### Extracted records
***

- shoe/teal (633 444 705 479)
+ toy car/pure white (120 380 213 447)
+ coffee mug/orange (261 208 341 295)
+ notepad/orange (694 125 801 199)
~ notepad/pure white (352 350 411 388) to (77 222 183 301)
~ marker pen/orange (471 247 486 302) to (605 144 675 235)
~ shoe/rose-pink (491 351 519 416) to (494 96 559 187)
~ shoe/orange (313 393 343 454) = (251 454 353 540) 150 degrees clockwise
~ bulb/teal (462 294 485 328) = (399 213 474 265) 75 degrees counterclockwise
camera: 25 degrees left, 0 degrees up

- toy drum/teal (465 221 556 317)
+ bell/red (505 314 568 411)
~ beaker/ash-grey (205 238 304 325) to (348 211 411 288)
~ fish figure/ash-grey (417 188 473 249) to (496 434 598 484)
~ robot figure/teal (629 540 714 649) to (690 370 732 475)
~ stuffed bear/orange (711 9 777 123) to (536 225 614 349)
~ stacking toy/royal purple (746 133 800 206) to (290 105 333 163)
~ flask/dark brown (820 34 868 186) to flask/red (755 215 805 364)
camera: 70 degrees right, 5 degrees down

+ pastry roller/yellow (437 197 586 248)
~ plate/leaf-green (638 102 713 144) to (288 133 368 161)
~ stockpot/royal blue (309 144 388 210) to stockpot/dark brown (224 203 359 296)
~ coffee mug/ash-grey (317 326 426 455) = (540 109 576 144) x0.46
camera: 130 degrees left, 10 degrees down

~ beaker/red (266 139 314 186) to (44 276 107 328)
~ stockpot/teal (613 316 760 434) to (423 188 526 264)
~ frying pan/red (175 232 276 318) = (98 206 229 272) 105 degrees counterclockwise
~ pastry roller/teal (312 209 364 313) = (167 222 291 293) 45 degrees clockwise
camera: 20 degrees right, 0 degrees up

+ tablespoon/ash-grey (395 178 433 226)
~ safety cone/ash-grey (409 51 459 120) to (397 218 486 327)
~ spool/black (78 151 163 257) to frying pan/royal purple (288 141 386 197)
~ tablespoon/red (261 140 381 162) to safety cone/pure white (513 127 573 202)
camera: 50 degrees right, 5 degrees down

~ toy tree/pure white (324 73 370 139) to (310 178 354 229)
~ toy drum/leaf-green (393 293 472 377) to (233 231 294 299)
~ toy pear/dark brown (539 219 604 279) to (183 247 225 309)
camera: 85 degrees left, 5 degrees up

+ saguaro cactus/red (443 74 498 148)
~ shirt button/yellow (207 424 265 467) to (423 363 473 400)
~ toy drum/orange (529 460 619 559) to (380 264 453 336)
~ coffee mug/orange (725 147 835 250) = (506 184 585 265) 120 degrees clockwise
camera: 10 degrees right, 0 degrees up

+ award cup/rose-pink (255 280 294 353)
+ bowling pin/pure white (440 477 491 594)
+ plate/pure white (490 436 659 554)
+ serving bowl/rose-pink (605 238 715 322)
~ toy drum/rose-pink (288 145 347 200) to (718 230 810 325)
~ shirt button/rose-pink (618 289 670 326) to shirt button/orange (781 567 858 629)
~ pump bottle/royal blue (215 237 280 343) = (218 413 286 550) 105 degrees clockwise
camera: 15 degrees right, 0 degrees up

***

Return only the lines above that run from the opening line through the line containing "75 degrees counterclockwise", exactly as written.

- shoe/teal (633 444 705 479)
+ toy car/pure white (120 380 213 447)
+ coffee mug/orange (261 208 341 295)
+ notepad/orange (694 125 801 199)
~ notepad/pure white (352 350 411 388) to (77 222 183 301)
~ marker pen/orange (471 247 486 302) to (605 144 675 235)
~ shoe/rose-pink (491 351 519 416) to (494 96 559 187)
~ shoe/orange (313 393 343 454) = (251 454 353 540) 150 degrees clockwise
~ bulb/teal (462 294 485 328) = (399 213 474 265) 75 degrees counterclockwise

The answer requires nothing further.